Counting task data —
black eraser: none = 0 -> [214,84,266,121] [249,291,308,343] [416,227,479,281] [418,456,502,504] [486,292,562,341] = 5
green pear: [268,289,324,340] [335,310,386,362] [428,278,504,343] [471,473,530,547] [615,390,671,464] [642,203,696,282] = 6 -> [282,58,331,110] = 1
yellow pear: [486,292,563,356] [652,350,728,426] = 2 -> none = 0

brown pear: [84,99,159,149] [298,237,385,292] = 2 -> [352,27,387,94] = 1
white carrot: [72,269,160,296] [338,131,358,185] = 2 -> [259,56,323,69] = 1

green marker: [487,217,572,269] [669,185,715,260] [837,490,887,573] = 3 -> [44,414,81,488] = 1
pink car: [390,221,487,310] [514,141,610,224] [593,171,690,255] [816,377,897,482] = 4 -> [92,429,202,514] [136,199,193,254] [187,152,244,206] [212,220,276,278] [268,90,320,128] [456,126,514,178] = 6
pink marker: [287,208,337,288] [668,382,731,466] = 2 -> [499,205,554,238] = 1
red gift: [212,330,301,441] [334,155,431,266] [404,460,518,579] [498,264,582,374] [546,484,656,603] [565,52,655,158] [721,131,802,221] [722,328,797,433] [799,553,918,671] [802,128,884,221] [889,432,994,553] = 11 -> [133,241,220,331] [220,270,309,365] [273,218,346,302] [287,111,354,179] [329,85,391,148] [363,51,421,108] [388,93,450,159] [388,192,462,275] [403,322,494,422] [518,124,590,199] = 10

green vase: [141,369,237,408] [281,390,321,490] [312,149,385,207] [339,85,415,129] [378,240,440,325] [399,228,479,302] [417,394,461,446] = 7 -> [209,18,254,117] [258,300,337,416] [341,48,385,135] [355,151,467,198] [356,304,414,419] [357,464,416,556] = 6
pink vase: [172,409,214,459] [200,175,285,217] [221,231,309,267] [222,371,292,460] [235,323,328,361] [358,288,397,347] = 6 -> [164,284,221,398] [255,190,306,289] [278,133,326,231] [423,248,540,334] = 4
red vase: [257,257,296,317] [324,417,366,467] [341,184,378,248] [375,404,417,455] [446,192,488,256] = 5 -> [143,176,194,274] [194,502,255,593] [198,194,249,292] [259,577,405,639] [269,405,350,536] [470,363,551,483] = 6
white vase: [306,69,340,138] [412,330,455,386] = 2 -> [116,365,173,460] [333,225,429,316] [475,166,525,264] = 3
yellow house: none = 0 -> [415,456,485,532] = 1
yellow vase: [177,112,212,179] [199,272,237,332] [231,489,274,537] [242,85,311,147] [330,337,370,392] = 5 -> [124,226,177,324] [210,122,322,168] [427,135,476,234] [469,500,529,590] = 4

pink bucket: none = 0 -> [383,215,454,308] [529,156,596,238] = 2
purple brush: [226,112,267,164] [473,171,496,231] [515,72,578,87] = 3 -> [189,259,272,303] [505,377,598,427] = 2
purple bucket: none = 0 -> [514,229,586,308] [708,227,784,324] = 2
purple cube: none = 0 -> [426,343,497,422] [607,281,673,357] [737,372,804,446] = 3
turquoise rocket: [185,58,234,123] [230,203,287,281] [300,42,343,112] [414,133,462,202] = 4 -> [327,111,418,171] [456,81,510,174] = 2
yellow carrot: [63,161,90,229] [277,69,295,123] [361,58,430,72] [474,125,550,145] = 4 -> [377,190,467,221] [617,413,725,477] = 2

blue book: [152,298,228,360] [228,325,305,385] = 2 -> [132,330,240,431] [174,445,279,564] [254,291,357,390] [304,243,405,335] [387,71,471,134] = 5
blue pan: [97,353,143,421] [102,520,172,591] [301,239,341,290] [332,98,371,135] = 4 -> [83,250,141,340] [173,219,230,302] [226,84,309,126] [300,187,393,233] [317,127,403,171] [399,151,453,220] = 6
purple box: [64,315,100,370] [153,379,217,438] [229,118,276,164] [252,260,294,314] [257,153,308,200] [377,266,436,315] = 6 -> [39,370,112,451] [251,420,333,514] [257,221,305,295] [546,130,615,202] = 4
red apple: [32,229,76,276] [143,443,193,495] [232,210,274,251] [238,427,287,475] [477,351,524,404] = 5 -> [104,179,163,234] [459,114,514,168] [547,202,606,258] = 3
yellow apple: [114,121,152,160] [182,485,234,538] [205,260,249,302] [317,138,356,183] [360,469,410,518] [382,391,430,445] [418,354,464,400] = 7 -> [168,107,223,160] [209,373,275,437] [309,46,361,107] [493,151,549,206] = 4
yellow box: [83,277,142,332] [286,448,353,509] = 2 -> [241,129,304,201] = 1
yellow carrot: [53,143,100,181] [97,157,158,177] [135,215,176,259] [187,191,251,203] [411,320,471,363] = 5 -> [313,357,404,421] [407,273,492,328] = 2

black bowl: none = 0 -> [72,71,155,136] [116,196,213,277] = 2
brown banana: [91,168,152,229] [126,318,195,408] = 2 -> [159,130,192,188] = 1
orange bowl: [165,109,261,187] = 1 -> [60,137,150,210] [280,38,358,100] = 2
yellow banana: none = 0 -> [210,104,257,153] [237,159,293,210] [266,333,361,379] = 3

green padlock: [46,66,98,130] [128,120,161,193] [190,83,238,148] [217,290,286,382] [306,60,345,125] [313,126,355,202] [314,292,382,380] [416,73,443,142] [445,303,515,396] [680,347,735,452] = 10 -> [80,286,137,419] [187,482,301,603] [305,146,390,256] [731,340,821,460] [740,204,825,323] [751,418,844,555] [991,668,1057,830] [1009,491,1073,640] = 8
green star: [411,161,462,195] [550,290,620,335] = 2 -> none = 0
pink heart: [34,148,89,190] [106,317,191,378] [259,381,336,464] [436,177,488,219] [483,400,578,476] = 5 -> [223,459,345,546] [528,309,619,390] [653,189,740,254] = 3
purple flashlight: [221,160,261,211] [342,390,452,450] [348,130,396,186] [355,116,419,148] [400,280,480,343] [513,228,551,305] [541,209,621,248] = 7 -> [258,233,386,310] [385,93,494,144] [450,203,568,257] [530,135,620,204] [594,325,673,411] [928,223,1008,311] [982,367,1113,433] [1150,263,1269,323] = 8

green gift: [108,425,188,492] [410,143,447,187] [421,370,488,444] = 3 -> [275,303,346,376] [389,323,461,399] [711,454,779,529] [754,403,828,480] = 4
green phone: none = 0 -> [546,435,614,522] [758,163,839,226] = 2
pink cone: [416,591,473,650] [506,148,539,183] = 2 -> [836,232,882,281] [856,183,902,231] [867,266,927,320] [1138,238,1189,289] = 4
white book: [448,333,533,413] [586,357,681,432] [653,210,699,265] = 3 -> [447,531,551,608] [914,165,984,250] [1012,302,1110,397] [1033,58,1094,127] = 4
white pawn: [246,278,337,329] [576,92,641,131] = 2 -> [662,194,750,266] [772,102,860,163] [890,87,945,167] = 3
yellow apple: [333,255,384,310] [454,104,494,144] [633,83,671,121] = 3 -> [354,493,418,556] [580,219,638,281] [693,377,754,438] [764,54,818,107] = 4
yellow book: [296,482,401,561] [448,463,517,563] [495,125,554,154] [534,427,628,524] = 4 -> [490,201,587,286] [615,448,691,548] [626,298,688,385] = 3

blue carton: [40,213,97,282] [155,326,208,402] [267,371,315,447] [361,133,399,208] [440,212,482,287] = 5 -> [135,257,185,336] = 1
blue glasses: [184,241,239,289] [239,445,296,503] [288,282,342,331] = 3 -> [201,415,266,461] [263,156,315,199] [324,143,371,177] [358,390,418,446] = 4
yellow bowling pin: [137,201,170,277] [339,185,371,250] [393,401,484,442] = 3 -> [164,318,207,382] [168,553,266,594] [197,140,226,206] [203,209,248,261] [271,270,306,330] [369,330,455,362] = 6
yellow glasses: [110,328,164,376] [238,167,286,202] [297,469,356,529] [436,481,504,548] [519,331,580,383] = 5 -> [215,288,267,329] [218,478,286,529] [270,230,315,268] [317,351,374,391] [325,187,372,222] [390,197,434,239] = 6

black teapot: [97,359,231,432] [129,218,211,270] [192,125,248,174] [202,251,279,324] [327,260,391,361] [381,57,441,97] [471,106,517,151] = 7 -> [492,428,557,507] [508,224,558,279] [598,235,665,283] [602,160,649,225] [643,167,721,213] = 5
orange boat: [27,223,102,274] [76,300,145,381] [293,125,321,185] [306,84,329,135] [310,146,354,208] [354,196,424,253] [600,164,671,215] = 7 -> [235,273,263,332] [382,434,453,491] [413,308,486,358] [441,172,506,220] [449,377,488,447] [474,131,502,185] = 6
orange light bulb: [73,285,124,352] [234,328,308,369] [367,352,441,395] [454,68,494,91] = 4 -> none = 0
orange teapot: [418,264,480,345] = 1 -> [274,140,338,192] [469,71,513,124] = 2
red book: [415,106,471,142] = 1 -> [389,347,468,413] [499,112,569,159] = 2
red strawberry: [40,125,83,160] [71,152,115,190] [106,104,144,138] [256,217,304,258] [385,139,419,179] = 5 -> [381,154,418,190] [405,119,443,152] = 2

Task to carry out — For every line in the records above that holds "marker", add one, and report the sum alone.

Reply — 2